Source data:
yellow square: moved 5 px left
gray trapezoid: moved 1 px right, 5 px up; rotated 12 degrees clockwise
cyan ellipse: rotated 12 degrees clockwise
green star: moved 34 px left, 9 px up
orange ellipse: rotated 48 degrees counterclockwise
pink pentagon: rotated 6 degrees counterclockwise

What to do:
Your answer should be a number alone, please: the count of lines in the listing where the word "left" appears.

Your solution:
2